■ Task brief: Exact reproduction of the listing is required. Pictures are not reproduced.

[Information supplied — start]

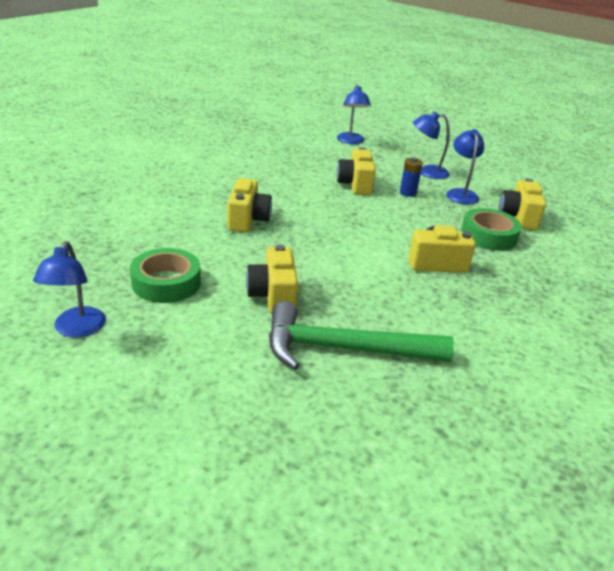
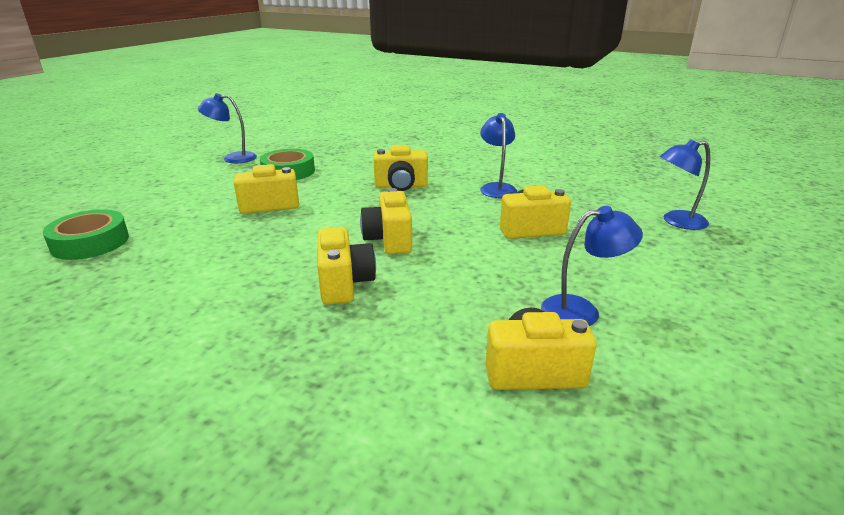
camera: 85 degrees right, 5 degrees down
green hammer [269,301,454,370] -> none
blue battery [400,157,423,197] -> none
blue lamp [413,112,450,179] -> blue lamp moved to [480,113,517,198]
green tape [461,208,522,251] -> green tape moved to [43,209,129,260]
none -> yellow camera [360,188,412,254]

[Information supplied — finish]

■ Solution:
camera: 85 degrees right, 5 degrees down
green hammer [269,301,454,370] -> none
blue battery [400,157,423,197] -> none
blue lamp [413,112,450,179] -> blue lamp moved to [480,113,517,198]
green tape [461,208,522,251] -> green tape moved to [43,209,129,260]
none -> yellow camera [360,188,412,254]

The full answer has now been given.